### ACTIVITY
The entries that follow must be given again exactly, with the pictures excluded.

EXTRACTED INFORMATION Start Marker

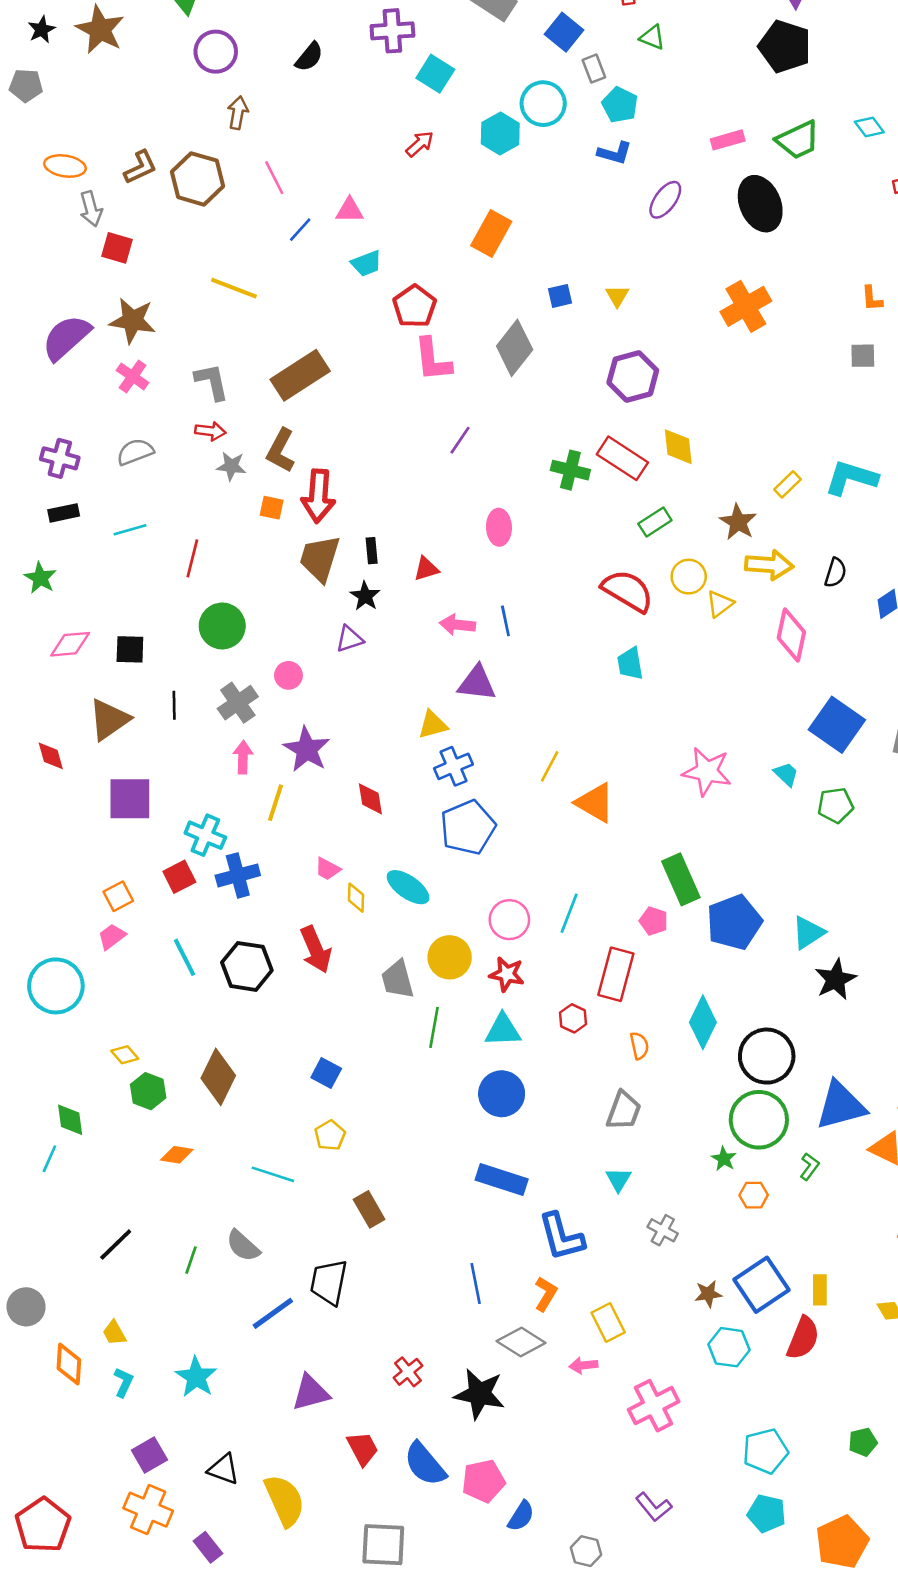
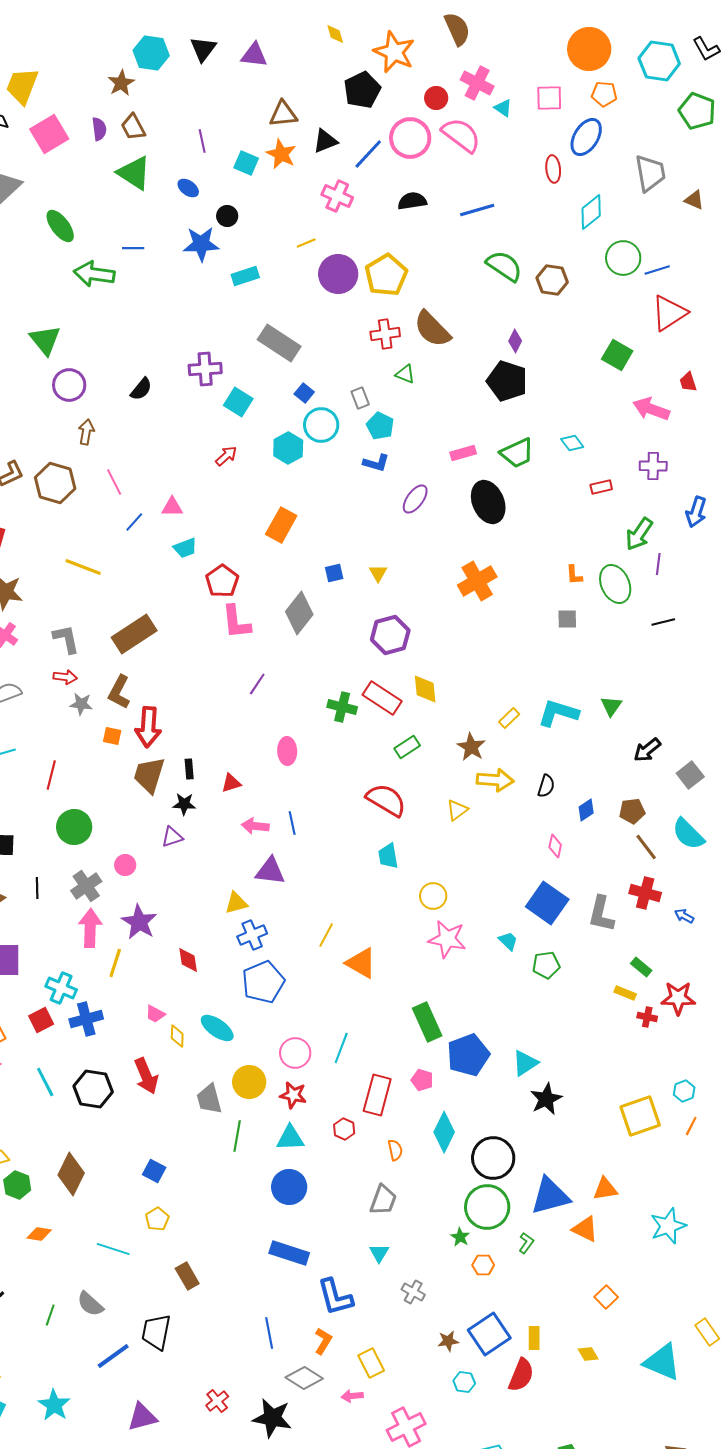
blue square: (564, 32) -> (304, 393), moved, size x0.7
yellow circle: (689, 577) -> (433, 896), moved
black star: (365, 596) -> (184, 804), turned -30
pink diamond: (791, 635) -> (555, 846), moved, size x0.6
pink arrow: (243, 757) -> (90, 928), size x1.5
pink pentagon: (654, 921) -> (422, 1080), moved
cyan hexagon: (729, 1347) -> (464, 1382), size x0.7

EXTRACTED INFORMATION End Marker

### RESULT FOR THIS TASK
blue square: (564, 32) -> (304, 393), moved, size x0.7
yellow circle: (689, 577) -> (433, 896), moved
black star: (365, 596) -> (184, 804), turned -30
pink diamond: (791, 635) -> (555, 846), moved, size x0.6
pink arrow: (243, 757) -> (90, 928), size x1.5
pink pentagon: (654, 921) -> (422, 1080), moved
cyan hexagon: (729, 1347) -> (464, 1382), size x0.7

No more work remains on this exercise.